> **Instructions to follow**: Transcribe the records below from the first line to the line that includes "C6: 2.2uF (SENS, VBAT) -> none", inclusive, and omit the pictures.

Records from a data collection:

++++++++

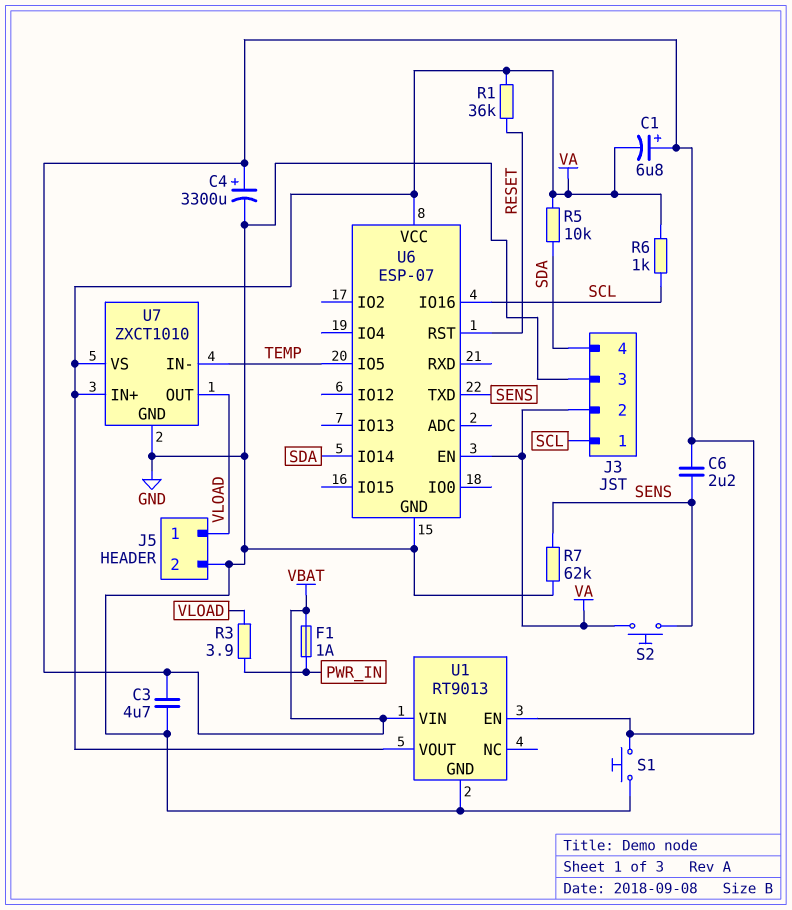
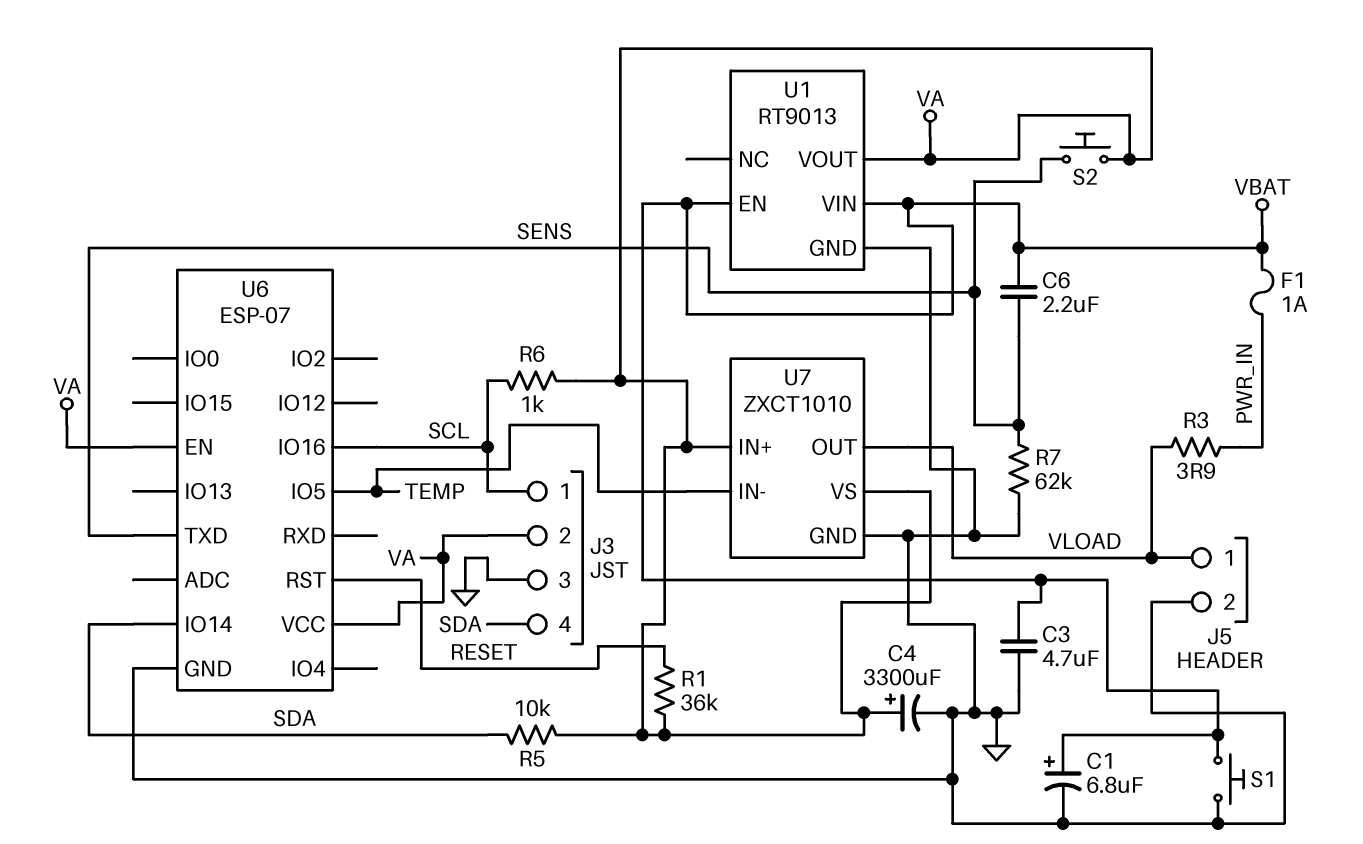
C1: 6.8uF (plus VBAT, minus VA) -> 6.8uF (plus VBAT, minus GND)
C4: 3300uF (plus VBAT, minus GND) -> 3300uF (plus VA, minus GND)

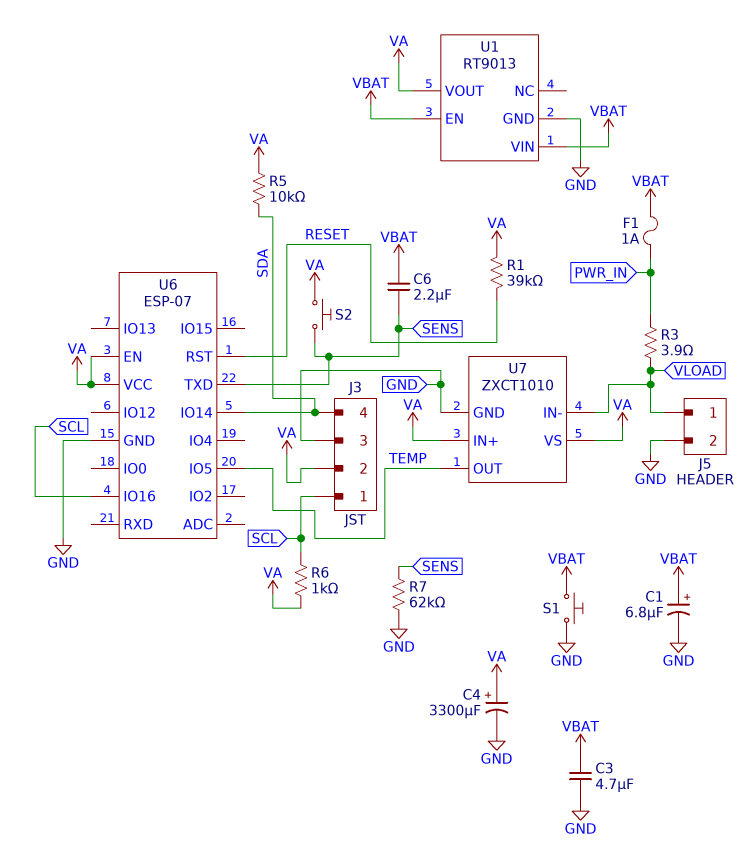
R1: 36k (RESET, VA) -> 39k (RESET, VA)
U7 pin IN-: TEMP -> VLOAD
U7 pin OUT: VLOAD -> TEMP

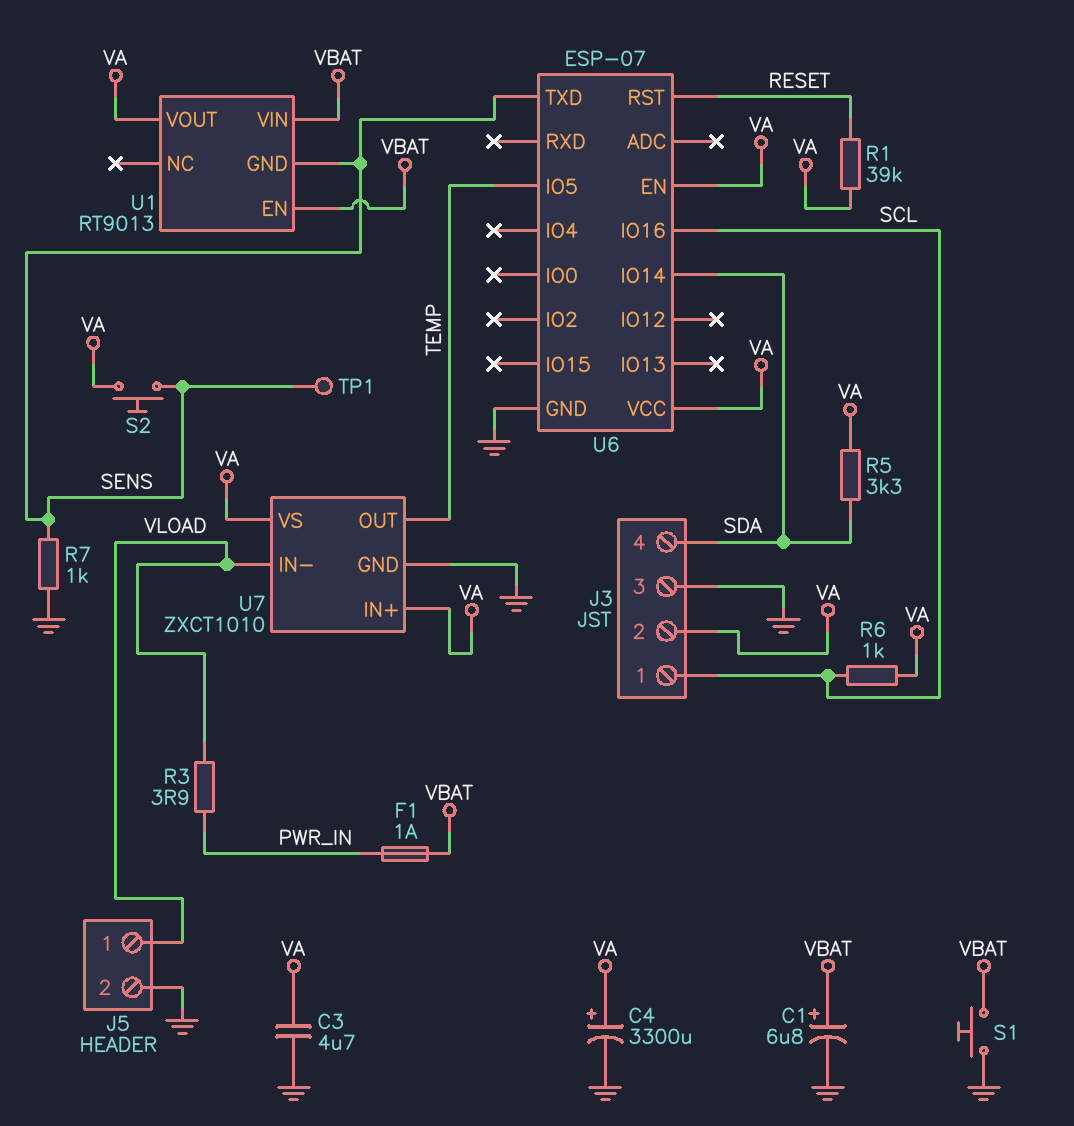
C3: 4.7uF (GND, VBAT) -> 4.7uF (GND, VA)
C6: 2.2uF (SENS, VBAT) -> none
R5: 10k (SDA, VA) -> 3.3k (SDA, VA)
R7: 62k (GND, SENS) -> 1k (GND, SENS)
TP1: none -> test point (SENS)
U1 pin GND: GND -> SENS

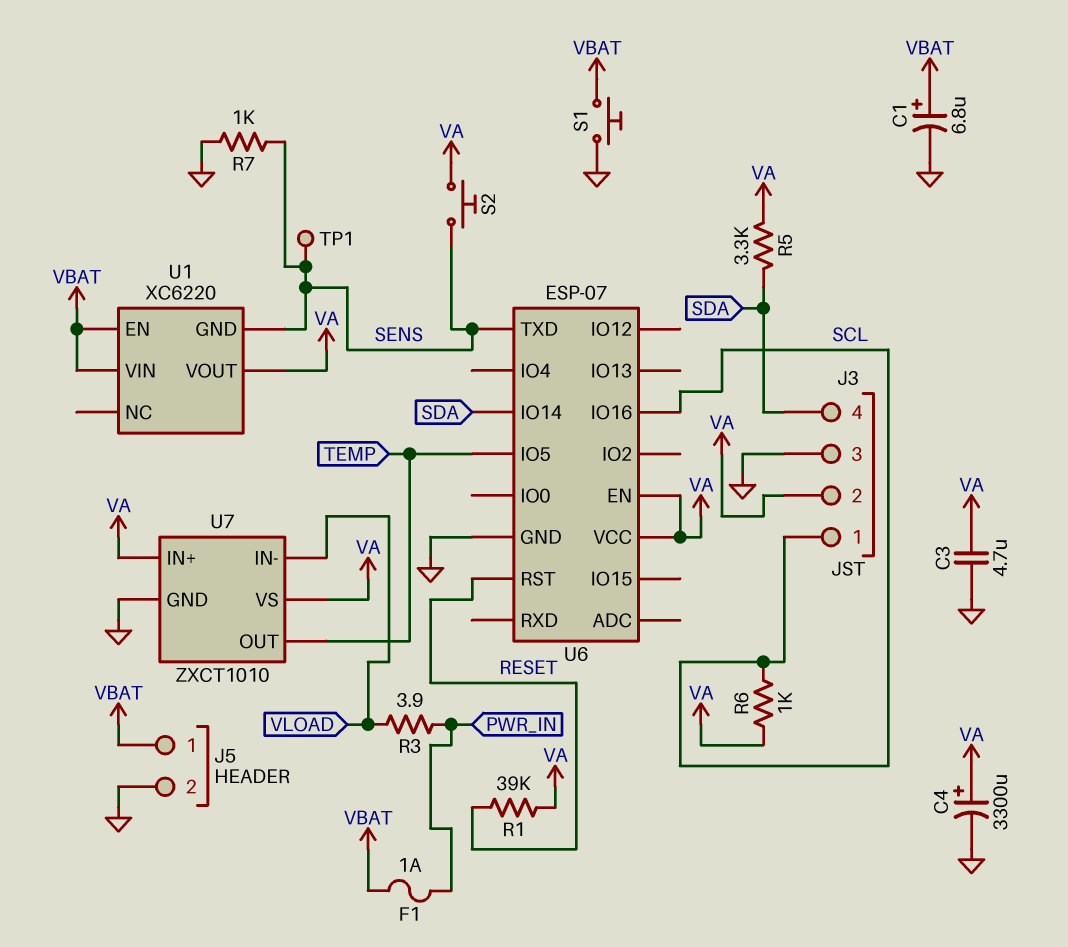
J5 pin 1: VLOAD -> VBAT
U1: RT9013 -> XC6220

++++++++

> **Response below**:
C1: 6.8uF (plus VBAT, minus VA) -> 6.8uF (plus VBAT, minus GND)
C4: 3300uF (plus VBAT, minus GND) -> 3300uF (plus VA, minus GND)

R1: 36k (RESET, VA) -> 39k (RESET, VA)
U7 pin IN-: TEMP -> VLOAD
U7 pin OUT: VLOAD -> TEMP

C3: 4.7uF (GND, VBAT) -> 4.7uF (GND, VA)
C6: 2.2uF (SENS, VBAT) -> none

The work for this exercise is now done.